> **YOUR GOAL**: In your copy, drop the images and return each record exactly as it stands.

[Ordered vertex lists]
---*---

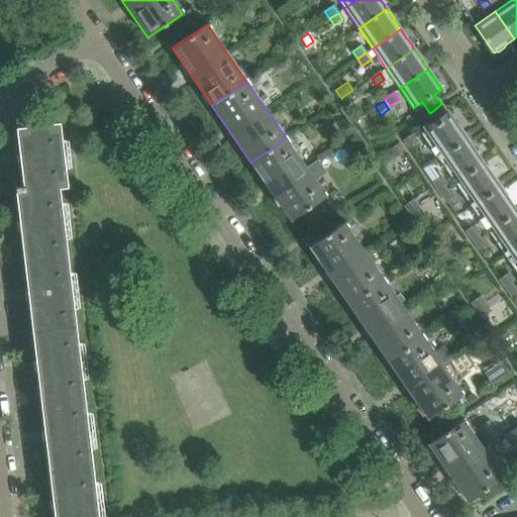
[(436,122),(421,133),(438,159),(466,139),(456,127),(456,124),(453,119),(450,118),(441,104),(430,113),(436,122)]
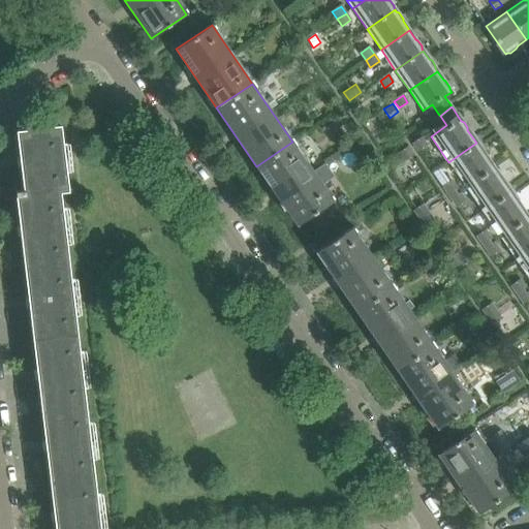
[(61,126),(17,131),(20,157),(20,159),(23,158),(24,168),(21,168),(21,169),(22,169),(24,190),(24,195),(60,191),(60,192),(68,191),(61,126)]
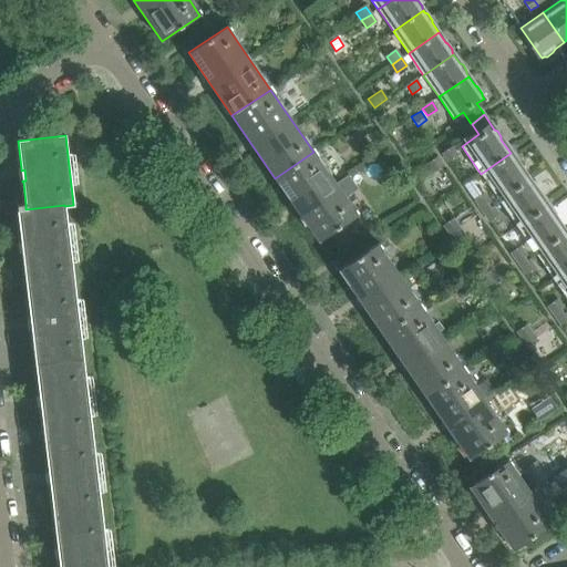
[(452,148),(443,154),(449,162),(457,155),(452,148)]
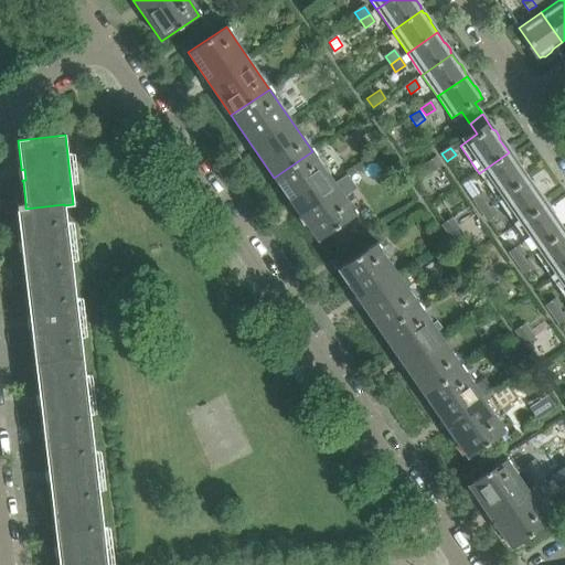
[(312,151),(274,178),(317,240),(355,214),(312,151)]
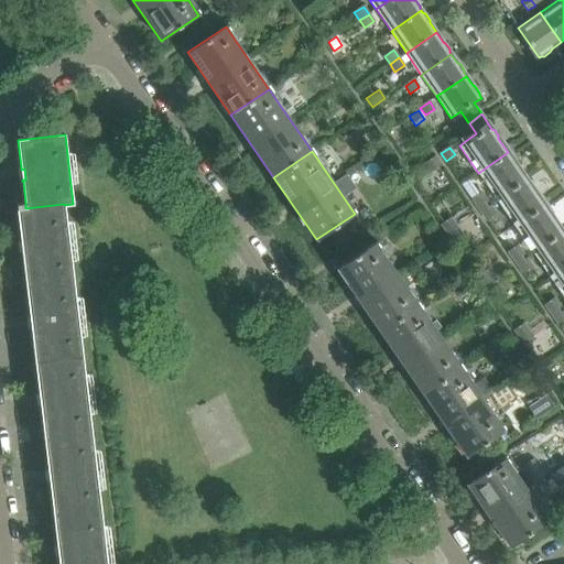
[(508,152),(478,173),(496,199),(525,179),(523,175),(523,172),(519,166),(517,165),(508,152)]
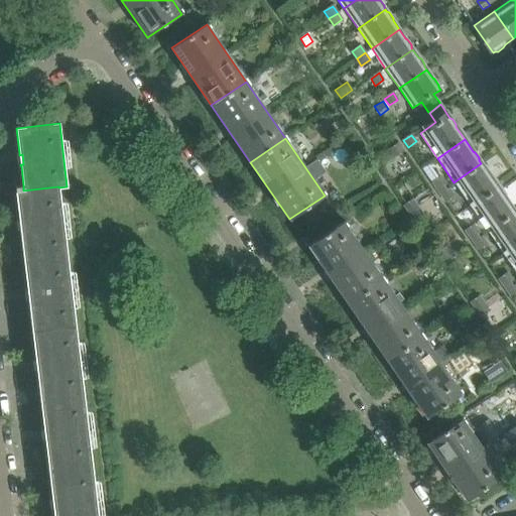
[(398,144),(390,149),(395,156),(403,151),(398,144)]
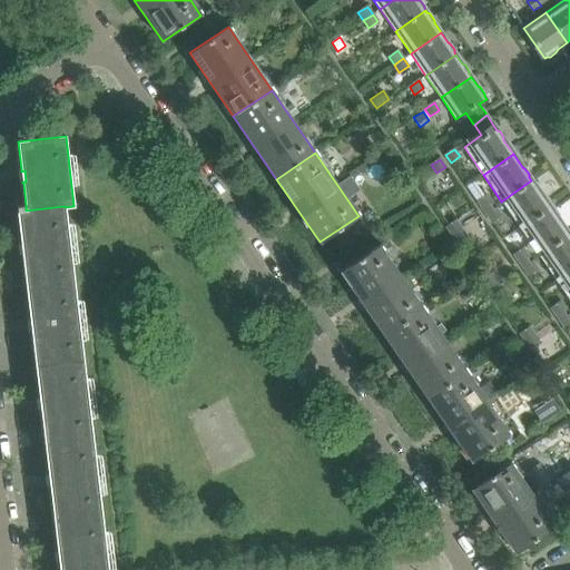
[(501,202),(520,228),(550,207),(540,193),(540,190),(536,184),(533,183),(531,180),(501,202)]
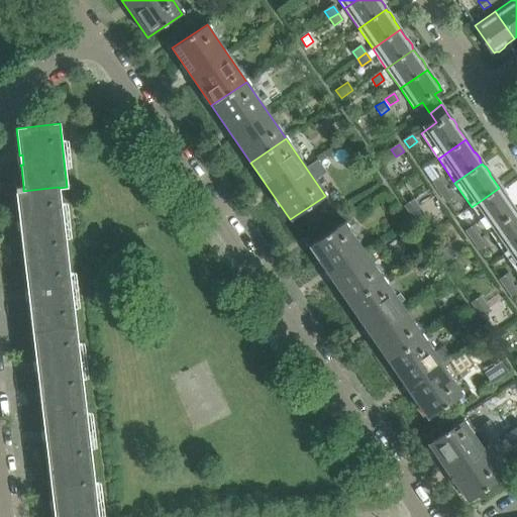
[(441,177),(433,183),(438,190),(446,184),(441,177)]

---*---

> **ANSWER SPACE**:
[(436,122),(421,133),(438,159),(466,139),(456,127),(456,124),(453,119),(450,118),(441,104),(430,113),(436,122)]
[(61,126),(17,131),(20,157),(20,159),(23,158),(24,168),(21,168),(21,169),(22,169),(24,190),(24,195),(60,191),(60,192),(68,191),(61,126)]
[(452,148),(443,154),(449,162),(457,155),(452,148)]
[(312,151),(274,178),(317,240),(355,214),(312,151)]
[(508,152),(478,173),(496,199),(525,179),(523,175),(523,172),(519,166),(517,165),(508,152)]
[(398,144),(390,149),(395,156),(403,151),(398,144)]
[(501,202),(520,228),(550,207),(540,193),(540,190),(536,184),(533,183),(531,180),(501,202)]
[(441,177),(433,183),(438,190),(446,184),(441,177)]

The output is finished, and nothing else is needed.